_TASK GOAL_:
Write out, word for word, the lines running from the one containing "Search for the" through the one containing "The Tragically Hip, Man".

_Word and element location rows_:
⁂

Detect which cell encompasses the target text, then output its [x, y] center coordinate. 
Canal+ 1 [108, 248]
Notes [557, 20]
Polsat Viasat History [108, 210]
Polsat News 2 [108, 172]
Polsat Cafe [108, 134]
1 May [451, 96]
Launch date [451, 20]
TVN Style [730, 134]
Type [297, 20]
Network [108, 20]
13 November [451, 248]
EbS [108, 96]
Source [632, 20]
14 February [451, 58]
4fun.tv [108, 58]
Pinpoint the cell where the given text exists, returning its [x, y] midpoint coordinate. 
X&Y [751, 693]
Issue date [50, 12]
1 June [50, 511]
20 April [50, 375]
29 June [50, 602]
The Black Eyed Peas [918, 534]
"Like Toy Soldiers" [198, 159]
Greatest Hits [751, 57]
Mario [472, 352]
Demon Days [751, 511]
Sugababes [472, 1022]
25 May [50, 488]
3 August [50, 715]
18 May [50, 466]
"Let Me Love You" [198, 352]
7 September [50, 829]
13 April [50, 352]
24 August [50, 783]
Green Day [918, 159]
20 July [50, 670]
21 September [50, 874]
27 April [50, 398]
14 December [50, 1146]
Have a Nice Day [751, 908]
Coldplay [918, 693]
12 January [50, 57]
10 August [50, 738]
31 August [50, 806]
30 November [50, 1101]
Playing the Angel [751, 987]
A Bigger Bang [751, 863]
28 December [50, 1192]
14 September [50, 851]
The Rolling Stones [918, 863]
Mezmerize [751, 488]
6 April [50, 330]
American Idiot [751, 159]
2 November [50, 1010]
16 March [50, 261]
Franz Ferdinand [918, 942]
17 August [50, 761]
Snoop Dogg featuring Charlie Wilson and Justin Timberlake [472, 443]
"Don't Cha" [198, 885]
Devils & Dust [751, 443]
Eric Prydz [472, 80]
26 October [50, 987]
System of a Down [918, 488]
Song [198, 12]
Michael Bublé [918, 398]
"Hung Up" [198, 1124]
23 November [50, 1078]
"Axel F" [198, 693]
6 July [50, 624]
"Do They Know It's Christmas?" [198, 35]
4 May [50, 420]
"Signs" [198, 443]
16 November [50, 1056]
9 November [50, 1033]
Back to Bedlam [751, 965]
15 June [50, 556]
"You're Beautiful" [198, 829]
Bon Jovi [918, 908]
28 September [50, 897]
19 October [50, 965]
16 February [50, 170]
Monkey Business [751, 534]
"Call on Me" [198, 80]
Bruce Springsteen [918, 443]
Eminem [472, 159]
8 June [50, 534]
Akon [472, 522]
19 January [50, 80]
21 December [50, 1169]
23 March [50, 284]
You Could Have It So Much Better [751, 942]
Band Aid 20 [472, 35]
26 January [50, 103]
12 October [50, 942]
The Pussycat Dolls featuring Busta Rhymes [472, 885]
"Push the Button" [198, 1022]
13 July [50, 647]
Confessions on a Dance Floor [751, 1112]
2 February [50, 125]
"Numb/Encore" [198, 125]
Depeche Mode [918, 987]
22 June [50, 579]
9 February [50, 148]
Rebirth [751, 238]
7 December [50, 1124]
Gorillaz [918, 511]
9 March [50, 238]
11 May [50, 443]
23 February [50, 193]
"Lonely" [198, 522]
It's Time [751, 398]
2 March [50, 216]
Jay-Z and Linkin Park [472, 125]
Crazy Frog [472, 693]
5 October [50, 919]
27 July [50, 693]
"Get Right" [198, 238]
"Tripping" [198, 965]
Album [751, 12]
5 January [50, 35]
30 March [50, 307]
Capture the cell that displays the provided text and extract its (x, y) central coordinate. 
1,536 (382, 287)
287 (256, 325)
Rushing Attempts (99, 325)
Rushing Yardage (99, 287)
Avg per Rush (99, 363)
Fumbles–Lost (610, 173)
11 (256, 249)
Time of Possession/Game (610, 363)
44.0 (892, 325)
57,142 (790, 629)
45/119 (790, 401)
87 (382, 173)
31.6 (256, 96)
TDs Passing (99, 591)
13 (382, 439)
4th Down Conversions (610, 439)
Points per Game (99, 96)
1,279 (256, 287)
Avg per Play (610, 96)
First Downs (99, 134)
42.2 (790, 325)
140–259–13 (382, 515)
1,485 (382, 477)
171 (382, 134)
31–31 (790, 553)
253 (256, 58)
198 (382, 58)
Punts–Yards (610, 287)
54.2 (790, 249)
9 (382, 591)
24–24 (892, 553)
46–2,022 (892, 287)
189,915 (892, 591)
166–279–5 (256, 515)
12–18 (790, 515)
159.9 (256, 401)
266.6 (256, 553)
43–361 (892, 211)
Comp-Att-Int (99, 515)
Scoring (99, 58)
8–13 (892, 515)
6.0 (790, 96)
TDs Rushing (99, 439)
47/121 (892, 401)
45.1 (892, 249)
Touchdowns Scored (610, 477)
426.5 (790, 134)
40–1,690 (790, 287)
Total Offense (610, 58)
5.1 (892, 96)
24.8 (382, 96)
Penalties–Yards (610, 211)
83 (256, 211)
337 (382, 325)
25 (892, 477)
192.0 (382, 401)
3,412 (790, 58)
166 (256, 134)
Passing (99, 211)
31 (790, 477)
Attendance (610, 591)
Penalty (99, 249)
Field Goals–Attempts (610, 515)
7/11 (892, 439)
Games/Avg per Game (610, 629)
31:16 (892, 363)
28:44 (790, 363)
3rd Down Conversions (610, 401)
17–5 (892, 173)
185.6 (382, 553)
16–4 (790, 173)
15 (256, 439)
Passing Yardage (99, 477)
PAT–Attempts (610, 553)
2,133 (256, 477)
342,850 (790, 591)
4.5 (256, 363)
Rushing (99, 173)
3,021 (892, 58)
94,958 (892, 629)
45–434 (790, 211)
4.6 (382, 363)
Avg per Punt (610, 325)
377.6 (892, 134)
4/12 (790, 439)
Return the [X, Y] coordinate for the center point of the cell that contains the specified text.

⁂

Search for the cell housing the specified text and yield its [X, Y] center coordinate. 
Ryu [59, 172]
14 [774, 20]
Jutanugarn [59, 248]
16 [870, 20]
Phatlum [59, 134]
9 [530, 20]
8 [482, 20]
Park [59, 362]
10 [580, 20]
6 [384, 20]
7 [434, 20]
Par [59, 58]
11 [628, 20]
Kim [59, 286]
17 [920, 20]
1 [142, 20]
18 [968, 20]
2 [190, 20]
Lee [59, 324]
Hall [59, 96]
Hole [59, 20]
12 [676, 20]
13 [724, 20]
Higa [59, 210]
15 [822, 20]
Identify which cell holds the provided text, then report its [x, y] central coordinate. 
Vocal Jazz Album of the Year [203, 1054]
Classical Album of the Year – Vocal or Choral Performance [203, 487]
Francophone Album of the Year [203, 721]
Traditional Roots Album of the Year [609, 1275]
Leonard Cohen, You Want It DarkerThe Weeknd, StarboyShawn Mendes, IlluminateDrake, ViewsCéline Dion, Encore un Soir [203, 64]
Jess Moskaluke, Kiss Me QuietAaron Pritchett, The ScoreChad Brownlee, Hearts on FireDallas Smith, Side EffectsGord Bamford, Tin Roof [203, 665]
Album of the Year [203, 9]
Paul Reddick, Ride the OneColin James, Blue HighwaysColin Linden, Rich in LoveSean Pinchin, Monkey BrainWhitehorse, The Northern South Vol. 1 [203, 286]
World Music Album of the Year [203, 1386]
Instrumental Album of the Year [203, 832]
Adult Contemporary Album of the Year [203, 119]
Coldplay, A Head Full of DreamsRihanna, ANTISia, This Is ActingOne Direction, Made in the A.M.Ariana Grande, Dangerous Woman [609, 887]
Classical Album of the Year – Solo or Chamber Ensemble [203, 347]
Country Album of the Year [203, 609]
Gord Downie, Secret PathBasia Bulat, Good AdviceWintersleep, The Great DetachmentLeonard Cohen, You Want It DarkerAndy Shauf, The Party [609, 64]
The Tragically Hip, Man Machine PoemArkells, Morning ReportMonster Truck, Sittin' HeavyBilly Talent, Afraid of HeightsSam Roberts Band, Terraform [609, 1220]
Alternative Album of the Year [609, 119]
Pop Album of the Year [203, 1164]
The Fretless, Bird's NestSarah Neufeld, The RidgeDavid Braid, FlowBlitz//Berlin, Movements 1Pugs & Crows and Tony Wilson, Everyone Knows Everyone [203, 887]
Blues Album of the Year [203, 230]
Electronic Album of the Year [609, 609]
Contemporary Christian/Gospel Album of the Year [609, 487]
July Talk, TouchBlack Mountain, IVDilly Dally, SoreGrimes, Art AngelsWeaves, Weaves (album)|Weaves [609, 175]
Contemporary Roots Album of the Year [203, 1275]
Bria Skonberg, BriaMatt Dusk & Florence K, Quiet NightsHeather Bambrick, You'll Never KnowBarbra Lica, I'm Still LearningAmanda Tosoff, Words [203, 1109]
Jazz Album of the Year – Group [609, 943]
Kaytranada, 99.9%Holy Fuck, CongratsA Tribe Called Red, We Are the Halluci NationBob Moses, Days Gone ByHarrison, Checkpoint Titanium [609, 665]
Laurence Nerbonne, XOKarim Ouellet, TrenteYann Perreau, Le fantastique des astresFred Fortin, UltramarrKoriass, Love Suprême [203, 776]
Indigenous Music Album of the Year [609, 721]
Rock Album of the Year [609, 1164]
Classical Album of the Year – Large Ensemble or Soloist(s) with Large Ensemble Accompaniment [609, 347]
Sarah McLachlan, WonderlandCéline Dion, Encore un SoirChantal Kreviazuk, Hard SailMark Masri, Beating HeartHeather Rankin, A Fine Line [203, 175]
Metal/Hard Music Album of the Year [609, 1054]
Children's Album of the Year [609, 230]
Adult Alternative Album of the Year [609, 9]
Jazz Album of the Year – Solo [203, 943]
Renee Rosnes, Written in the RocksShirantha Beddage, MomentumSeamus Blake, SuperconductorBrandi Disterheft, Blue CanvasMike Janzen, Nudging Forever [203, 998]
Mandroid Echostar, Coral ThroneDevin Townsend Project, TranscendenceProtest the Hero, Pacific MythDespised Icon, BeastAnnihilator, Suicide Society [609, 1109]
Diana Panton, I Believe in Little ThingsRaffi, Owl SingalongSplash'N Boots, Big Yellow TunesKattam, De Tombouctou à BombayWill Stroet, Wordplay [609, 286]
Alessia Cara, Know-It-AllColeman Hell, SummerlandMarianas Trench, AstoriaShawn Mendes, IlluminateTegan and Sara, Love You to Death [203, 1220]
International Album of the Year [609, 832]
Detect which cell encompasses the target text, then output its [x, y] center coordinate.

⁂

_OUTPUT OF THE EXERCISE_:
Search for the cell housing the specified text and yield its [X, Y] center coordinate. 
Ryu [59, 172]
14 [774, 20]
Jutanugarn [59, 248]
16 [870, 20]
Phatlum [59, 134]
9 [530, 20]
8 [482, 20]
Park [59, 362]
10 [580, 20]
6 [384, 20]
7 [434, 20]
Par [59, 58]
11 [628, 20]
Kim [59, 286]
17 [920, 20]
1 [142, 20]
18 [968, 20]
2 [190, 20]
Lee [59, 324]
Hall [59, 96]
Hole [59, 20]
12 [676, 20]
13 [724, 20]
Higa [59, 210]
15 [822, 20]
Identify which cell holds the provided text, then report its [x, y] central coordinate. 
Vocal Jazz Album of the Year [203, 1054]
Classical Album of the Year – Vocal or Choral Performance [203, 487]
Francophone Album of the Year [203, 721]
Traditional Roots Album of the Year [609, 1275]
Leonard Cohen, You Want It DarkerThe Weeknd, StarboyShawn Mendes, IlluminateDrake, ViewsCéline Dion, Encore un Soir [203, 64]
Jess Moskaluke, Kiss Me QuietAaron Pritchett, The ScoreChad Brownlee, Hearts on FireDallas Smith, Side EffectsGord Bamford, Tin Roof [203, 665]
Album of the Year [203, 9]
Paul Reddick, Ride the OneColin James, Blue HighwaysColin Linden, Rich in LoveSean Pinchin, Monkey BrainWhitehorse, The Northern South Vol. 1 [203, 286]
World Music Album of the Year [203, 1386]
Instrumental Album of the Year [203, 832]
Adult Contemporary Album of the Year [203, 119]
Coldplay, A Head Full of DreamsRihanna, ANTISia, This Is ActingOne Direction, Made in the A.M.Ariana Grande, Dangerous Woman [609, 887]
Classical Album of the Year – Solo or Chamber Ensemble [203, 347]
Country Album of the Year [203, 609]
Gord Downie, Secret PathBasia Bulat, Good AdviceWintersleep, The Great DetachmentLeonard Cohen, You Want It DarkerAndy Shauf, The Party [609, 64]
The Tragically Hip, Man Machine PoemArkells, Morning ReportMonster Truck, Sittin' HeavyBilly Talent, Afraid of HeightsSam Roberts Band, Terraform [609, 1220]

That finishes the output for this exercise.